§ **Your objective**: The entries below are to be retyped exactly. Preserve every word.

§ **Collected data**:
----------

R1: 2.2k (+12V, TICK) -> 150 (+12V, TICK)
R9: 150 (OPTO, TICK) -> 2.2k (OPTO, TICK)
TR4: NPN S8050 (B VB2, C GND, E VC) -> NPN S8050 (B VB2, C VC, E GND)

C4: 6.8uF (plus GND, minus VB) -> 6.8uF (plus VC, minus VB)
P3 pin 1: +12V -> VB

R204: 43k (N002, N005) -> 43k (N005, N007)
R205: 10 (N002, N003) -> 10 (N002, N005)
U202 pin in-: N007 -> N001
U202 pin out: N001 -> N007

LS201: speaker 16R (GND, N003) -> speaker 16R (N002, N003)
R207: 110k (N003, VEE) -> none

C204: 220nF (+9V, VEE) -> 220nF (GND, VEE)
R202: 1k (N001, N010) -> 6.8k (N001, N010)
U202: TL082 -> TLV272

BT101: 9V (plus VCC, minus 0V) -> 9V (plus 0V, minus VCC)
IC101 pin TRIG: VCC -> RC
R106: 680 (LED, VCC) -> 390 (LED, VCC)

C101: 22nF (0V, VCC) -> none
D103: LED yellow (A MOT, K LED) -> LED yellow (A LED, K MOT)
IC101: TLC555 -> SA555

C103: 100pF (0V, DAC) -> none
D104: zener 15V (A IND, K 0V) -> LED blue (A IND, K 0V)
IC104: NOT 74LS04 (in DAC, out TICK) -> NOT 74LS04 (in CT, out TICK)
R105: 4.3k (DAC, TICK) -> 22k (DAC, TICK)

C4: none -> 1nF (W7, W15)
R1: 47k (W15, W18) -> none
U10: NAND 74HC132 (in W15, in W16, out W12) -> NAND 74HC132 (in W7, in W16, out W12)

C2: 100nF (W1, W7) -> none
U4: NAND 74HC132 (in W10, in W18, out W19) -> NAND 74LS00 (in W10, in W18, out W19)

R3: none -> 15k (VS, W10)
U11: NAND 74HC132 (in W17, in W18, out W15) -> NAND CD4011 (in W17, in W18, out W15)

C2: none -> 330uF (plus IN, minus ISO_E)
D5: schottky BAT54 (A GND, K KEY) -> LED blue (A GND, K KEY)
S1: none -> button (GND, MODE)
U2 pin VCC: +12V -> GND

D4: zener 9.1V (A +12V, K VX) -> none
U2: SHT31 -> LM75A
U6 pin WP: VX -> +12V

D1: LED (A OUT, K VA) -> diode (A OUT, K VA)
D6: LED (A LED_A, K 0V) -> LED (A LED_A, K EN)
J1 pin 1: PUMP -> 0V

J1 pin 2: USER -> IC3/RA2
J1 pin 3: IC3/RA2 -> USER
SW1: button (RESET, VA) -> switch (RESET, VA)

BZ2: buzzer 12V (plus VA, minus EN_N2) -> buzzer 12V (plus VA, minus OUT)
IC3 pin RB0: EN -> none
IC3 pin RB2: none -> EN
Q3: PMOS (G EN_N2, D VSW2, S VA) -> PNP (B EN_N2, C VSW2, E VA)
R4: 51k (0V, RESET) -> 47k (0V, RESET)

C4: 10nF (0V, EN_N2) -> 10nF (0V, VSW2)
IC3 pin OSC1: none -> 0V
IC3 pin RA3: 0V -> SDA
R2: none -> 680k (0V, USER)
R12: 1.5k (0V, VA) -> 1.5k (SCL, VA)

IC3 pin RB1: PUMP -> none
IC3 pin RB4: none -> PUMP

----------

§ **Written reply**:
R1: 2.2k (+12V, TICK) -> 150 (+12V, TICK)
R9: 150 (OPTO, TICK) -> 2.2k (OPTO, TICK)
TR4: NPN S8050 (B VB2, C GND, E VC) -> NPN S8050 (B VB2, C VC, E GND)

C4: 6.8uF (plus GND, minus VB) -> 6.8uF (plus VC, minus VB)
P3 pin 1: +12V -> VB

R204: 43k (N002, N005) -> 43k (N005, N007)
R205: 10 (N002, N003) -> 10 (N002, N005)
U202 pin in-: N007 -> N001
U202 pin out: N001 -> N007

LS201: speaker 16R (GND, N003) -> speaker 16R (N002, N003)
R207: 110k (N003, VEE) -> none

C204: 220nF (+9V, VEE) -> 220nF (GND, VEE)
R202: 1k (N001, N010) -> 6.8k (N001, N010)
U202: TL082 -> TLV272

BT101: 9V (plus VCC, minus 0V) -> 9V (plus 0V, minus VCC)
IC101 pin TRIG: VCC -> RC
R106: 680 (LED, VCC) -> 390 (LED, VCC)

C101: 22nF (0V, VCC) -> none
D103: LED yellow (A MOT, K LED) -> LED yellow (A LED, K MOT)
IC101: TLC555 -> SA555

C103: 100pF (0V, DAC) -> none
D104: zener 15V (A IND, K 0V) -> LED blue (A IND, K 0V)
IC104: NOT 74LS04 (in DAC, out TICK) -> NOT 74LS04 (in CT, out TICK)
R105: 4.3k (DAC, TICK) -> 22k (DAC, TICK)

C4: none -> 1nF (W7, W15)
R1: 47k (W15, W18) -> none
U10: NAND 74HC132 (in W15, in W16, out W12) -> NAND 74HC132 (in W7, in W16, out W12)

C2: 100nF (W1, W7) -> none
U4: NAND 74HC132 (in W10, in W18, out W19) -> NAND 74LS00 (in W10, in W18, out W19)

R3: none -> 15k (VS, W10)
U11: NAND 74HC132 (in W17, in W18, out W15) -> NAND CD4011 (in W17, in W18, out W15)

C2: none -> 330uF (plus IN, minus ISO_E)
D5: schottky BAT54 (A GND, K KEY) -> LED blue (A GND, K KEY)
S1: none -> button (GND, MODE)
U2 pin VCC: +12V -> GND

D4: zener 9.1V (A +12V, K VX) -> none
U2: SHT31 -> LM75A
U6 pin WP: VX -> +12V

D1: LED (A OUT, K VA) -> diode (A OUT, K VA)
D6: LED (A LED_A, K 0V) -> LED (A LED_A, K EN)
J1 pin 1: PUMP -> 0V

J1 pin 2: USER -> IC3/RA2
J1 pin 3: IC3/RA2 -> USER
SW1: button (RESET, VA) -> switch (RESET, VA)

BZ2: buzzer 12V (plus VA, minus EN_N2) -> buzzer 12V (plus VA, minus OUT)
IC3 pin RB0: EN -> none
IC3 pin RB2: none -> EN
Q3: PMOS (G EN_N2, D VSW2, S VA) -> PNP (B EN_N2, C VSW2, E VA)
R4: 51k (0V, RESET) -> 47k (0V, RESET)

C4: 10nF (0V, EN_N2) -> 10nF (0V, VSW2)
IC3 pin OSC1: none -> 0V
IC3 pin RA3: 0V -> SDA
R2: none -> 680k (0V, USER)
R12: 1.5k (0V, VA) -> 1.5k (SCL, VA)

IC3 pin RB1: PUMP -> none
IC3 pin RB4: none -> PUMP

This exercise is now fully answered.